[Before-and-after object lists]
──────────────────────────────

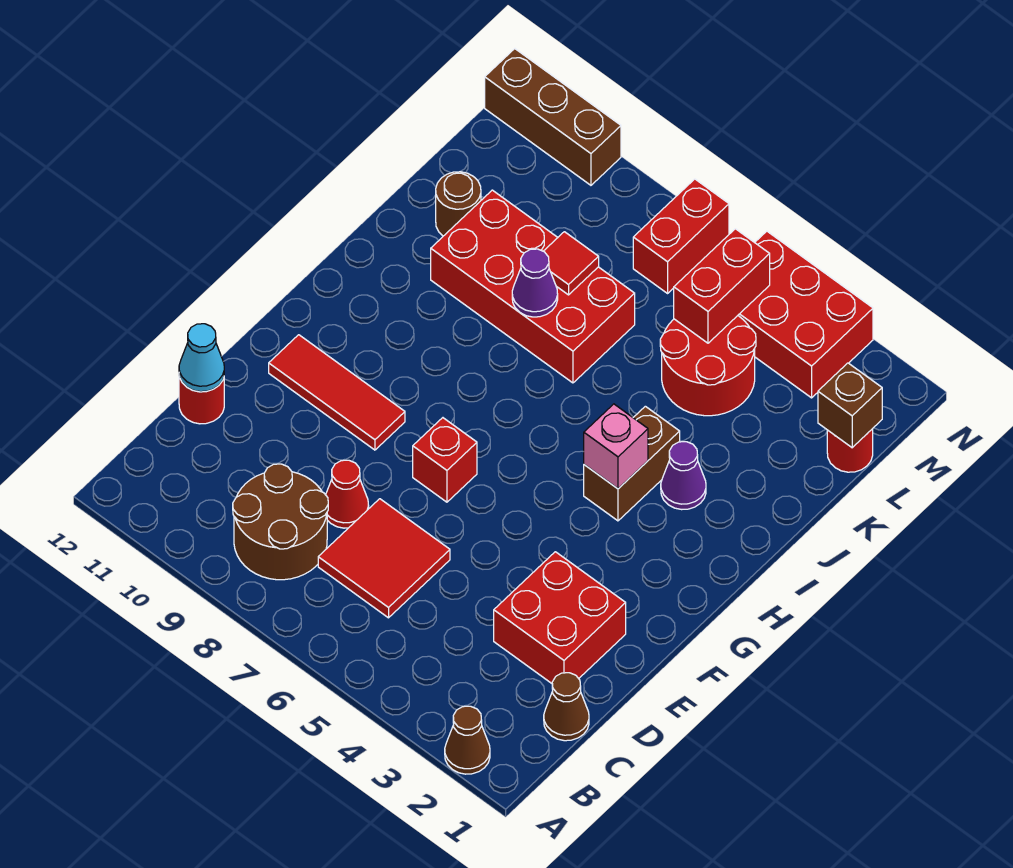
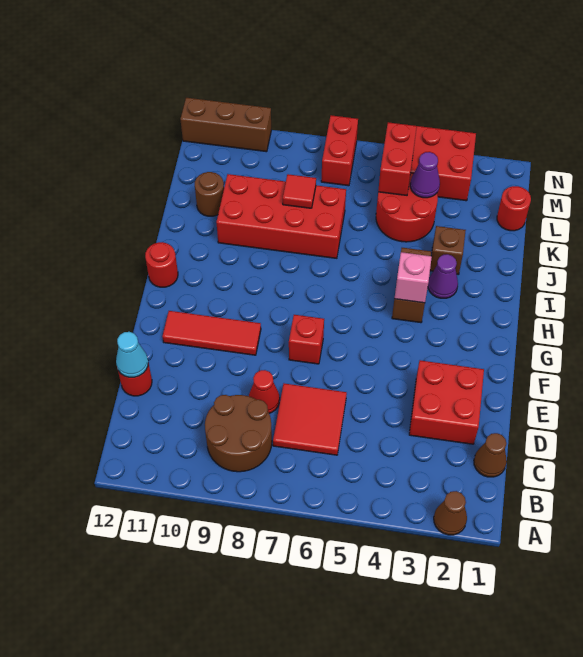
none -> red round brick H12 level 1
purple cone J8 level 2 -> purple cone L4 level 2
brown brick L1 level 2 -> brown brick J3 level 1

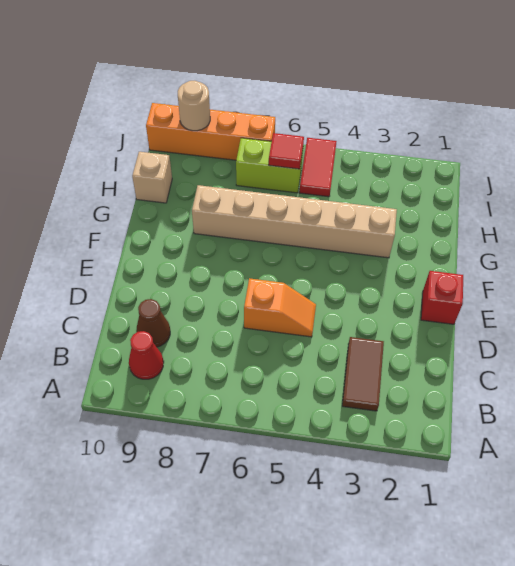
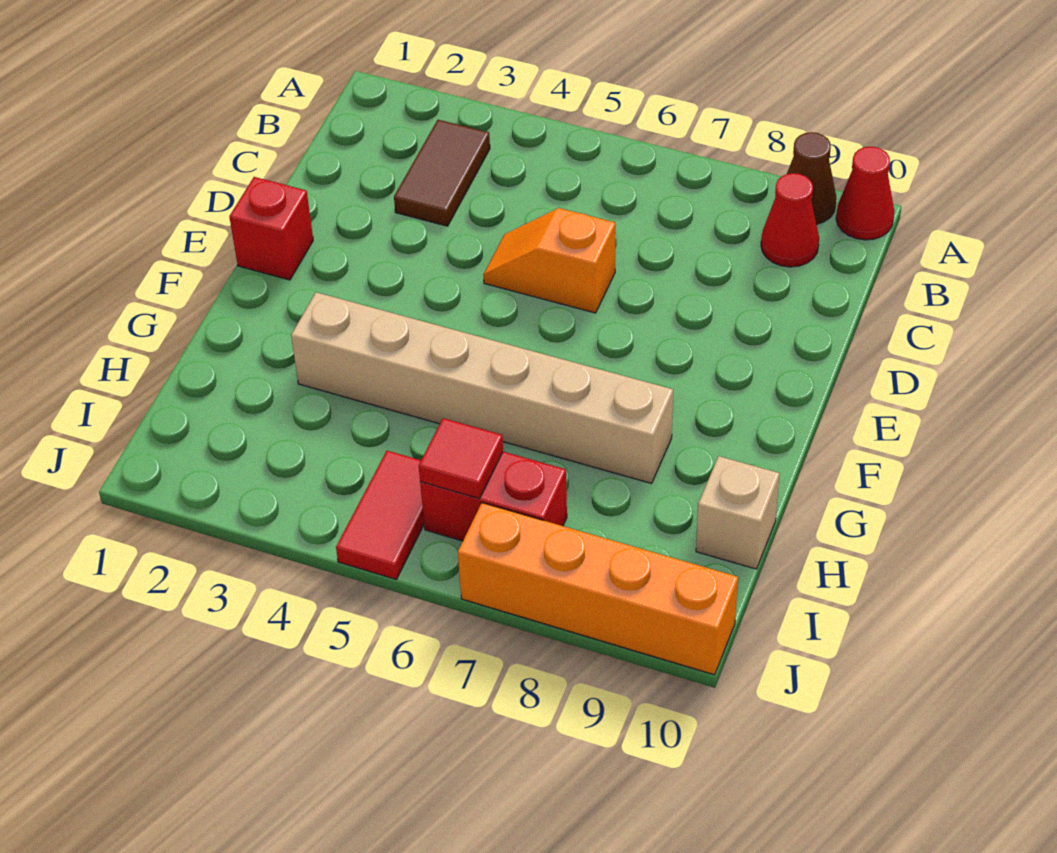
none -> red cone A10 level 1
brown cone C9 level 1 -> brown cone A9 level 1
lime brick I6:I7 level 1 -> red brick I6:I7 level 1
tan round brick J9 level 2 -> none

──────────────────────────────

» EXERCISE
In the lines above, spot each one that contains the word "cone" and copy it.

» ANSWER TO THIS EXERCISE
purple cone J8 level 2 -> purple cone L4 level 2
none -> red cone A10 level 1
brown cone C9 level 1 -> brown cone A9 level 1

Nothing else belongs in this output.